Task instructions » Would you print every entry below exactly as written, omitting the images?

Input »

--*--

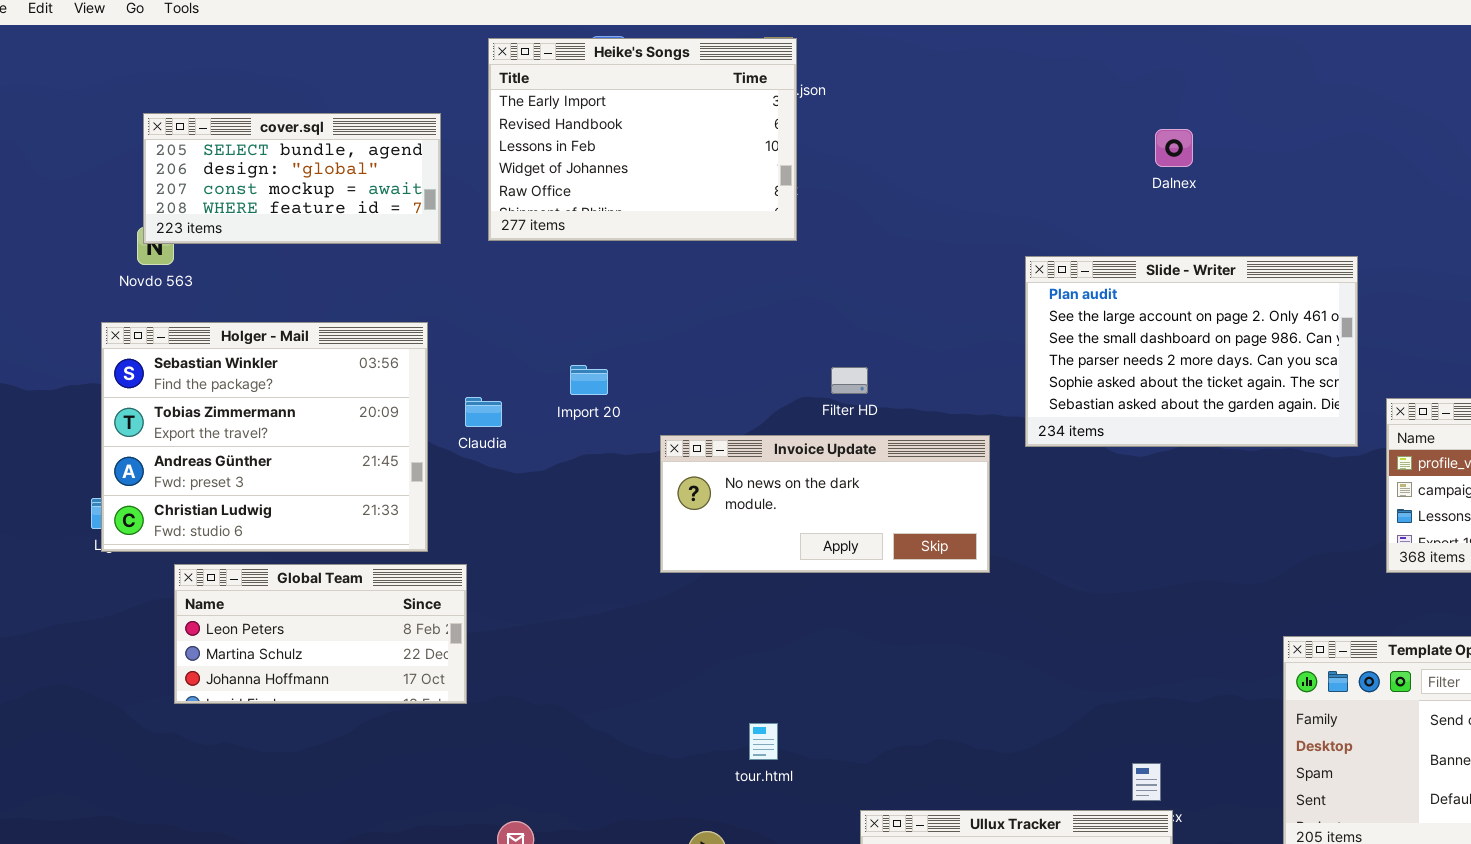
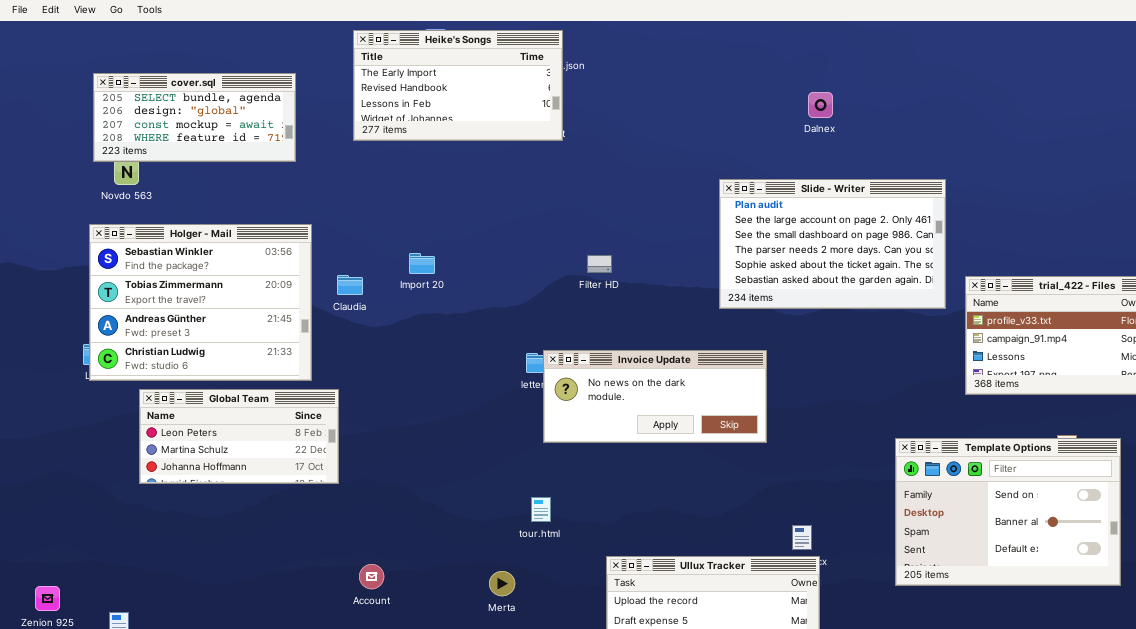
Heike's Songs: [488,38,797,241] -> [353,30,563,141], resized
cover.sql: [143,113,441,244] -> [93,73,296,162], moved
Invoice Update: [660,435,990,573] -> [543,350,767,443], moved

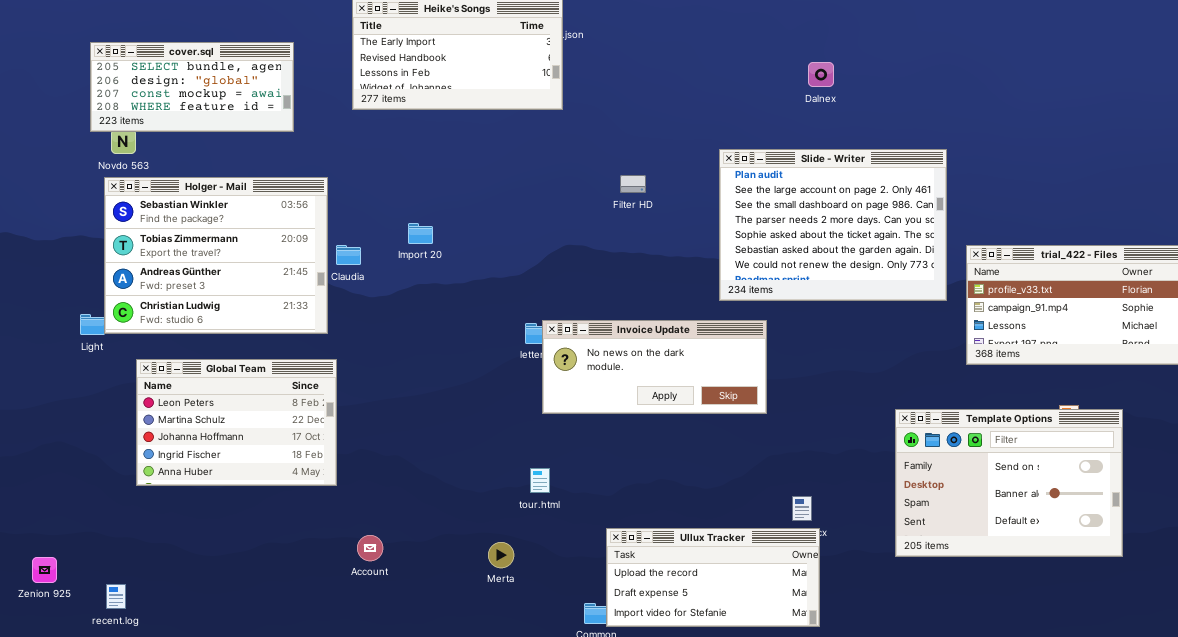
Slide - Writer: [719,179,946,309] -> [719,149,947,301], resized
Holger - Mail: [89,224,312,381] -> [104,177,328,334], moved
Filter HD: [587,255,612,273] -> [620,175,646,193], moved
Global Team: [139,389,339,484] -> [136,359,337,486], resized

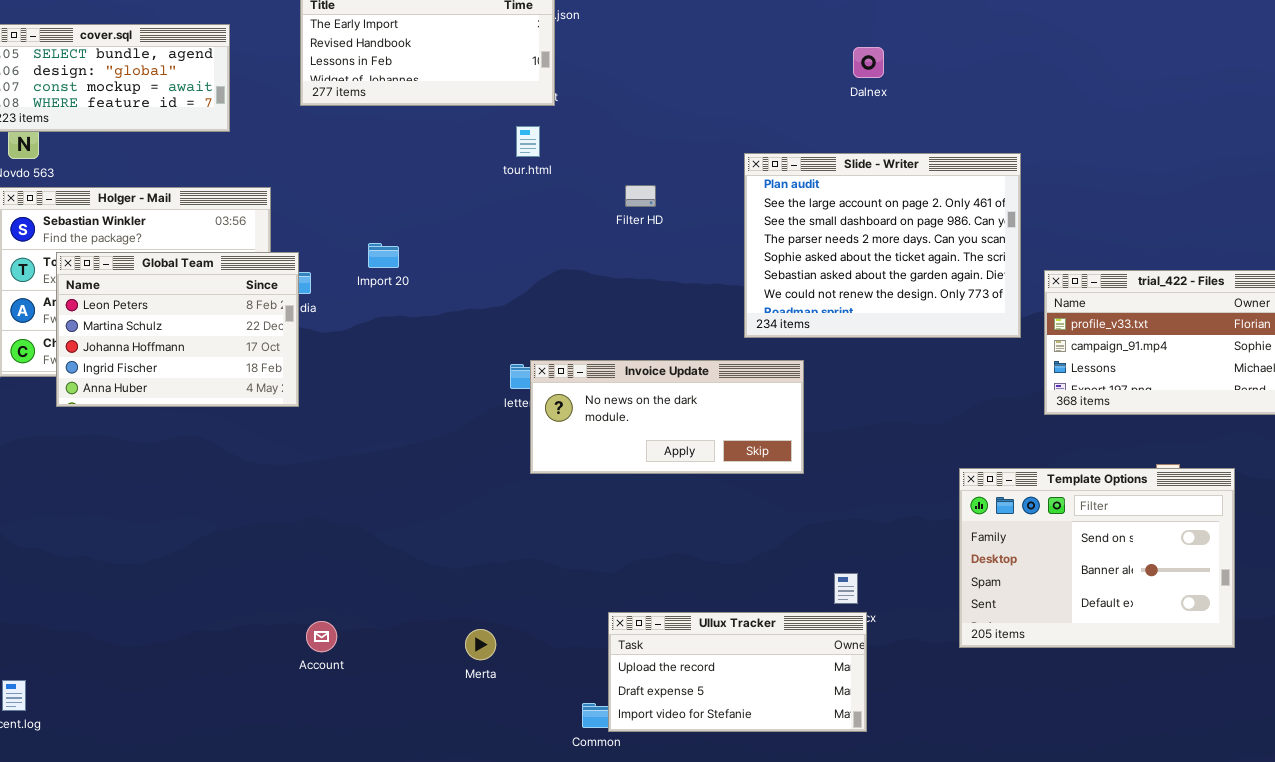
Global Team: [136,359,337,486] -> [56,252,299,407], moved
tour.html: [530,468,550,493] -> [516,126,540,157], moved

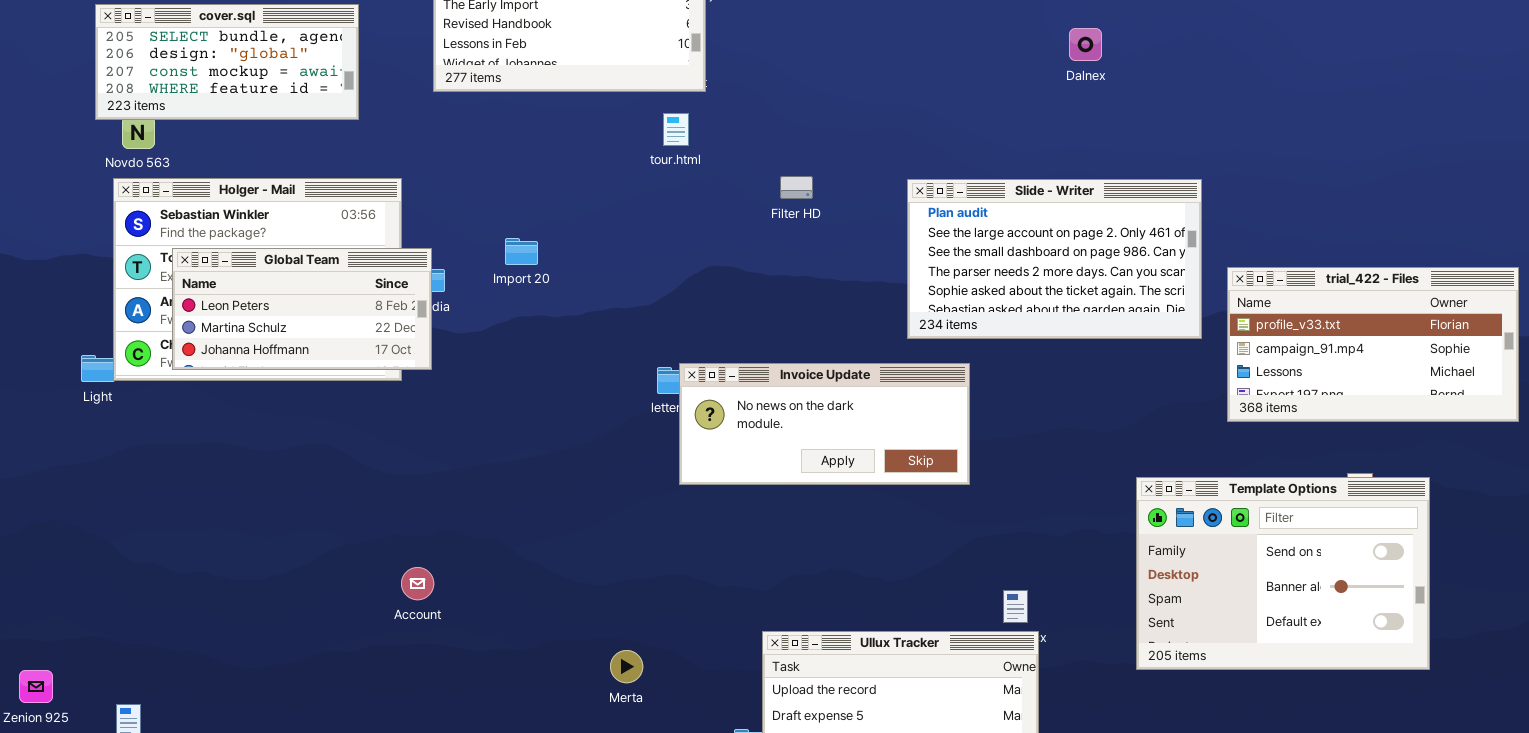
Dalnex: [853,47,884,78] -> [1069,28,1102,61], moved
Slide - Writer: [744,153,1021,338] -> [907,179,1202,339], resized
Global Team: [56,252,299,407] -> [172,248,432,370], resized
Account: [306,621,337,652] -> [401,567,434,600], moved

--*--

Result of this task »
Heike's Songs: [488,38,797,241] -> [353,30,563,141], resized
cover.sql: [143,113,441,244] -> [93,73,296,162], moved
Invoice Update: [660,435,990,573] -> [543,350,767,443], moved

Slide - Writer: [719,179,946,309] -> [719,149,947,301], resized
Holger - Mail: [89,224,312,381] -> [104,177,328,334], moved
Filter HD: [587,255,612,273] -> [620,175,646,193], moved
Global Team: [139,389,339,484] -> [136,359,337,486], resized

Global Team: [136,359,337,486] -> [56,252,299,407], moved
tour.html: [530,468,550,493] -> [516,126,540,157], moved

Dalnex: [853,47,884,78] -> [1069,28,1102,61], moved
Slide - Writer: [744,153,1021,338] -> [907,179,1202,339], resized
Global Team: [56,252,299,407] -> [172,248,432,370], resized
Account: [306,621,337,652] -> [401,567,434,600], moved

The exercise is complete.